• [Goal of the exercise] Wherever the line with "R21: 2.2k (BR_L2, GND) -> none" sits in the listing below, transcribe from it up to and including the line with "R6: 10k (INV, VOL) -> 10k (BUF, VOL)", exactly, and leave the remaining lines out.

★ ★ ★ ★

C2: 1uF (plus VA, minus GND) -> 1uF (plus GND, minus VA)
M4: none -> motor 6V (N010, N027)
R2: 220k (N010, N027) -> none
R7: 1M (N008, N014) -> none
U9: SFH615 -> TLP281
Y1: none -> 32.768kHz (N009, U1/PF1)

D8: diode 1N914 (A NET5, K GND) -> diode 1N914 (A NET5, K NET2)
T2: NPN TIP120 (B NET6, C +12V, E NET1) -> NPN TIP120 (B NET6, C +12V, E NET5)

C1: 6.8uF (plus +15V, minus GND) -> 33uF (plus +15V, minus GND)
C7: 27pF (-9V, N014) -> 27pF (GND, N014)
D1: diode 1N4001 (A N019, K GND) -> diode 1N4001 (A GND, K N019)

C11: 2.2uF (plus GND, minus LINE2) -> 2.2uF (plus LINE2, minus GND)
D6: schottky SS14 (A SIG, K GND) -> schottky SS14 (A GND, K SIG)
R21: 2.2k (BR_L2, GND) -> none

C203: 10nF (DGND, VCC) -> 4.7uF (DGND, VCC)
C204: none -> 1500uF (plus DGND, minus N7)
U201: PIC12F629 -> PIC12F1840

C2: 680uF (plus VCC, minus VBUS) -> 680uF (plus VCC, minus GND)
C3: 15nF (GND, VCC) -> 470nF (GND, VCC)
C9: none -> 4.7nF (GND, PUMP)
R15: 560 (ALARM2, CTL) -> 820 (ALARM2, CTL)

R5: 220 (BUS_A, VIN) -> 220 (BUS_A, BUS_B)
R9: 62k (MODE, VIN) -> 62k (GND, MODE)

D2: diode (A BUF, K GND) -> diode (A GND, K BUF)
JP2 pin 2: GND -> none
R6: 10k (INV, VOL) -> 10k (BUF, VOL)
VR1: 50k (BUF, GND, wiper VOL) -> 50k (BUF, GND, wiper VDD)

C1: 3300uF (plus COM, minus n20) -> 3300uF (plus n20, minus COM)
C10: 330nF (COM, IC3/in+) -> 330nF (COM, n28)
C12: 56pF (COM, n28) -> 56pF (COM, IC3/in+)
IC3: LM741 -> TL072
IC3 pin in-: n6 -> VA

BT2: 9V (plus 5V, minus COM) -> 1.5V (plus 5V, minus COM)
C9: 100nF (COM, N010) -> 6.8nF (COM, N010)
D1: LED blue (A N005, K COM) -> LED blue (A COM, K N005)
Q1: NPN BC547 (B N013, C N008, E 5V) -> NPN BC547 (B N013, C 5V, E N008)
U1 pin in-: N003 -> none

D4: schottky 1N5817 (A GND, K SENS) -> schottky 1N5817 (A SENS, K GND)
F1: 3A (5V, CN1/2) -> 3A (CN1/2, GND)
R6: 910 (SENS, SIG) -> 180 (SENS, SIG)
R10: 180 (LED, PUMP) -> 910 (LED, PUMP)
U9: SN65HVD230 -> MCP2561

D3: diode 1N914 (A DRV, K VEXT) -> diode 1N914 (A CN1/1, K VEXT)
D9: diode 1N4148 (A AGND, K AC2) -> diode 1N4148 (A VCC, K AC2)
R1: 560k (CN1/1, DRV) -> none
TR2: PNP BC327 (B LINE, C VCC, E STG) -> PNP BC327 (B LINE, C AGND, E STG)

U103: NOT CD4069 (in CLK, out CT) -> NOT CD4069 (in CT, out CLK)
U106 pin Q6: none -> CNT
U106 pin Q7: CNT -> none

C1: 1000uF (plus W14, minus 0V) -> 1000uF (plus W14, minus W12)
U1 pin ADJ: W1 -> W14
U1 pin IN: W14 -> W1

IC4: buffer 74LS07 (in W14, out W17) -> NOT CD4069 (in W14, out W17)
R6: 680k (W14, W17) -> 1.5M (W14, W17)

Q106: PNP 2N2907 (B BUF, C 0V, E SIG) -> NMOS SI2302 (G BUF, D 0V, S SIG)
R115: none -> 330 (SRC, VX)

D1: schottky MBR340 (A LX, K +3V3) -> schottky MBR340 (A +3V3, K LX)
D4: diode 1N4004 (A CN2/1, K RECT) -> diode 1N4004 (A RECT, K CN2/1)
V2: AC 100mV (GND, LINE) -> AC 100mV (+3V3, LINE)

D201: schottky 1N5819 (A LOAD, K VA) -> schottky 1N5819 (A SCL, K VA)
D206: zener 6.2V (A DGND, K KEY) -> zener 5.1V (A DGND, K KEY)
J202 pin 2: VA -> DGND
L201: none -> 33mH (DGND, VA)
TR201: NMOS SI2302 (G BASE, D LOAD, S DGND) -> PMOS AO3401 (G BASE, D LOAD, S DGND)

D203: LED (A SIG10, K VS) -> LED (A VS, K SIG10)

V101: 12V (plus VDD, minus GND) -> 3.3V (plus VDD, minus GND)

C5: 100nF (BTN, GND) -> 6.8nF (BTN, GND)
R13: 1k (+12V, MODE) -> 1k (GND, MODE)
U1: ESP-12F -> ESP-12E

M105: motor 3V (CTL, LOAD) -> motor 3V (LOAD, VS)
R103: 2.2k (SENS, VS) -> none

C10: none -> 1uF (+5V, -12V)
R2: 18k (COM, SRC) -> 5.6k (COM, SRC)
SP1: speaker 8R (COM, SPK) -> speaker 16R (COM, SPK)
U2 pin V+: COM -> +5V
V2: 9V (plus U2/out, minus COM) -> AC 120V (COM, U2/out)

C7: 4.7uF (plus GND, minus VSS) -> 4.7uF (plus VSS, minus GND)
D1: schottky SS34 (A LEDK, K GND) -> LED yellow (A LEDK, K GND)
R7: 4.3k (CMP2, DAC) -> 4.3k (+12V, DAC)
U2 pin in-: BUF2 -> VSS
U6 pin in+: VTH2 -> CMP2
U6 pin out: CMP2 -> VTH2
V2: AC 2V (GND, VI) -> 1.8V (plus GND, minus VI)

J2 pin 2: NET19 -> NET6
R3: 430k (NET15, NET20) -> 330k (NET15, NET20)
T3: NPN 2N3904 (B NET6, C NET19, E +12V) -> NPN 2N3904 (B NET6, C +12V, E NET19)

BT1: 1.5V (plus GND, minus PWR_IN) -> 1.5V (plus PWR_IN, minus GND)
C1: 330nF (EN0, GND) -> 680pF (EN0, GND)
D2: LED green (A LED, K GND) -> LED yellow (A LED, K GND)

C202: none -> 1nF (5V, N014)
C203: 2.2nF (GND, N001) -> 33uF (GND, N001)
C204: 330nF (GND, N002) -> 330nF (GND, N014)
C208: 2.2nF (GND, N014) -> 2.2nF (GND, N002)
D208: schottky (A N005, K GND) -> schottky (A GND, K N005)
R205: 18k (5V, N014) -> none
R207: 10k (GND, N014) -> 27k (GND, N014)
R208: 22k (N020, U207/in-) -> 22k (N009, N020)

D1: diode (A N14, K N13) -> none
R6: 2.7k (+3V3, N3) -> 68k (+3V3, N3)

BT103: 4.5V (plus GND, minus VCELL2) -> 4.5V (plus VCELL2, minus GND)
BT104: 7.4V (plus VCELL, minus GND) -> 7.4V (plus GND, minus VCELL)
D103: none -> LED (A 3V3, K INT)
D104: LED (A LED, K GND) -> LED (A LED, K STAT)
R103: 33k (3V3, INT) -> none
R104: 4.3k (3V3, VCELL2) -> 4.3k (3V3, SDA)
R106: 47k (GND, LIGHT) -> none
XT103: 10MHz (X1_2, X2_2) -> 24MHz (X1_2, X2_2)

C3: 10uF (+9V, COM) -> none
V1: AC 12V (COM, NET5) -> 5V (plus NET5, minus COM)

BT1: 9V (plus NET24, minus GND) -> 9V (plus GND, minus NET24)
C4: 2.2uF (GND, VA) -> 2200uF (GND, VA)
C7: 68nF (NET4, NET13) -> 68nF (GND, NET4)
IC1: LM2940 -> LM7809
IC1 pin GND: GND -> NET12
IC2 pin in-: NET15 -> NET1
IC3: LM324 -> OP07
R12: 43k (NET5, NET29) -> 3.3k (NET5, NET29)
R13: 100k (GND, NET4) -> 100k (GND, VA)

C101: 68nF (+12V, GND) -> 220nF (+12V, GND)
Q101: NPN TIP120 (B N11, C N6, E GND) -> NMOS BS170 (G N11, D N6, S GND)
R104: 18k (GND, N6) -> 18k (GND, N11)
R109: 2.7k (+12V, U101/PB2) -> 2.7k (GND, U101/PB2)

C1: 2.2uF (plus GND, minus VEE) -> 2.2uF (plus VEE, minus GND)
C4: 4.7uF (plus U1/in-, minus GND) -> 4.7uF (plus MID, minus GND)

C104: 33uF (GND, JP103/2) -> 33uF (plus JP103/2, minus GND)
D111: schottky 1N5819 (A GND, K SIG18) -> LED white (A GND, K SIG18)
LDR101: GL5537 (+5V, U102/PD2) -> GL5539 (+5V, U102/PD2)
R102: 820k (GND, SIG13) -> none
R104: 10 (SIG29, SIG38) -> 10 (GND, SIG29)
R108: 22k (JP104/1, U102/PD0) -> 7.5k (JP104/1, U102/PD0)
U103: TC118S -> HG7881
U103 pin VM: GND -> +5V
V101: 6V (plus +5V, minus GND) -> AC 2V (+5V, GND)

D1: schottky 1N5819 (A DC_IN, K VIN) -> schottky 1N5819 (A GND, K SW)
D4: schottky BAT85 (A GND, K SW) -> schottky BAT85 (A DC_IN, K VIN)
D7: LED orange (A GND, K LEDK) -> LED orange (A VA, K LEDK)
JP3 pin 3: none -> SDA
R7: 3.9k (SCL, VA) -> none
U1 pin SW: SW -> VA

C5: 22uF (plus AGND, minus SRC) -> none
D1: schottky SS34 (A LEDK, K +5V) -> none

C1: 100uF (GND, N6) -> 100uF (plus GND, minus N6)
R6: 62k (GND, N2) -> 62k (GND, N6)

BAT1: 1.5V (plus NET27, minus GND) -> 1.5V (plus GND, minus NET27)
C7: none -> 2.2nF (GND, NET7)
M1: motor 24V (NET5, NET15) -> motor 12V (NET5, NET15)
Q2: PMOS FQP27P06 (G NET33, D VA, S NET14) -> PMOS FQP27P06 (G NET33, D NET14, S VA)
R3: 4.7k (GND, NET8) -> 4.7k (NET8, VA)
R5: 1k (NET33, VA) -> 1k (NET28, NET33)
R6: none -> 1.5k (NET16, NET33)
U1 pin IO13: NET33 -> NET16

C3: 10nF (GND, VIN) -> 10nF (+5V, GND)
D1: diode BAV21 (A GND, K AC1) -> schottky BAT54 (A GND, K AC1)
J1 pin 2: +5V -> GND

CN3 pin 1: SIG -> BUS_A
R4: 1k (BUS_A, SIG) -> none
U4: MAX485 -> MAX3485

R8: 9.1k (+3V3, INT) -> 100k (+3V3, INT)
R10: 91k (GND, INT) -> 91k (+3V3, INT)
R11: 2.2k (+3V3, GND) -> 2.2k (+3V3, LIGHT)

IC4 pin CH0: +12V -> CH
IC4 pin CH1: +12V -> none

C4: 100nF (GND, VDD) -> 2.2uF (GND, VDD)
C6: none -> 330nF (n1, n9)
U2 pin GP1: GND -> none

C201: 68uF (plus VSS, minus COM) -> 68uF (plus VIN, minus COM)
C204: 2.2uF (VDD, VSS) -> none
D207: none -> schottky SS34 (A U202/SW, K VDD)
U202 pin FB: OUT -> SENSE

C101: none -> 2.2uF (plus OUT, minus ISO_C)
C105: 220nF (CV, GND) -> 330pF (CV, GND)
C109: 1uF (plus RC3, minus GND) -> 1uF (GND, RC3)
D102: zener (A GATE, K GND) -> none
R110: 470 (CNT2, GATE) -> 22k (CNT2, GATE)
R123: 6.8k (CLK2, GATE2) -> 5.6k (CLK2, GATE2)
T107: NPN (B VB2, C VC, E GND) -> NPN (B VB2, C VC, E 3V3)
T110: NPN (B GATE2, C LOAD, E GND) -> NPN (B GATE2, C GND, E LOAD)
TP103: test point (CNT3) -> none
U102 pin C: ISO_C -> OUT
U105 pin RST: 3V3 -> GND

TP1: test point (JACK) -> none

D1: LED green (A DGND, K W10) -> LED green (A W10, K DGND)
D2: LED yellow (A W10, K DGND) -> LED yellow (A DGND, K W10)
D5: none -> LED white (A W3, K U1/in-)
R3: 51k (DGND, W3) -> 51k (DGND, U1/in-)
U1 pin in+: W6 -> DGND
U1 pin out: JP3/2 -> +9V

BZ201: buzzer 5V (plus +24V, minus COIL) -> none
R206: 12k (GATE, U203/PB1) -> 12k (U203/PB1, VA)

★ ★ ★ ★

• [Exercise answer]
R21: 2.2k (BR_L2, GND) -> none

C203: 10nF (DGND, VCC) -> 4.7uF (DGND, VCC)
C204: none -> 1500uF (plus DGND, minus N7)
U201: PIC12F629 -> PIC12F1840

C2: 680uF (plus VCC, minus VBUS) -> 680uF (plus VCC, minus GND)
C3: 15nF (GND, VCC) -> 470nF (GND, VCC)
C9: none -> 4.7nF (GND, PUMP)
R15: 560 (ALARM2, CTL) -> 820 (ALARM2, CTL)

R5: 220 (BUS_A, VIN) -> 220 (BUS_A, BUS_B)
R9: 62k (MODE, VIN) -> 62k (GND, MODE)

D2: diode (A BUF, K GND) -> diode (A GND, K BUF)
JP2 pin 2: GND -> none
R6: 10k (INV, VOL) -> 10k (BUF, VOL)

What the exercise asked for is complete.